### COLLECTED DATA
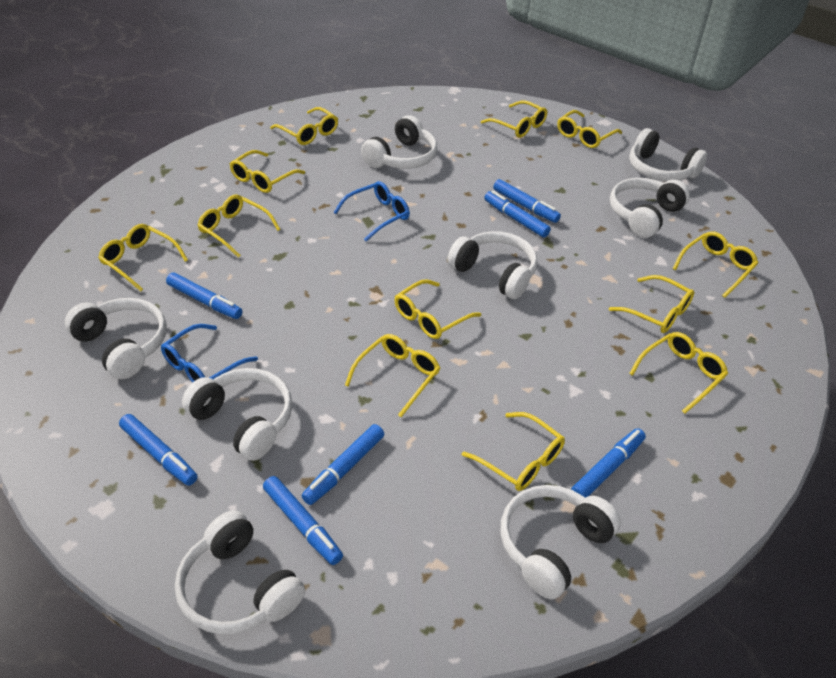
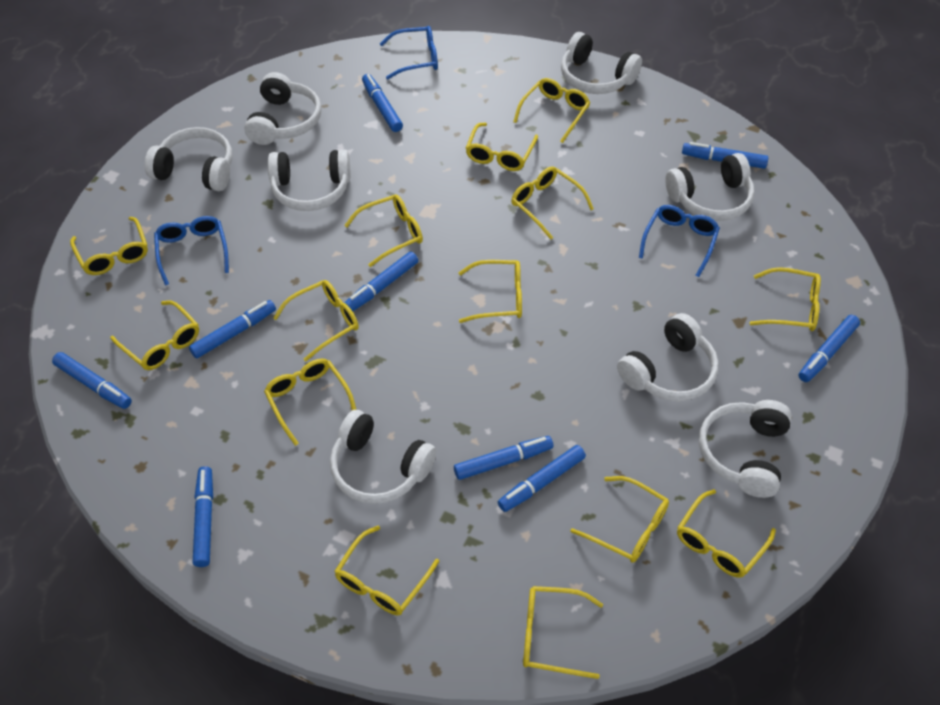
blue glasses: 2 -> 3
blue marker: 7 -> 9
yellow glasses: 12 -> 14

### TASK INSTRUCTIONS
The data above are to be repeated word for word, with any pictures left out.

### ANSWER AREA
blue glasses: 2 -> 3
blue marker: 7 -> 9
yellow glasses: 12 -> 14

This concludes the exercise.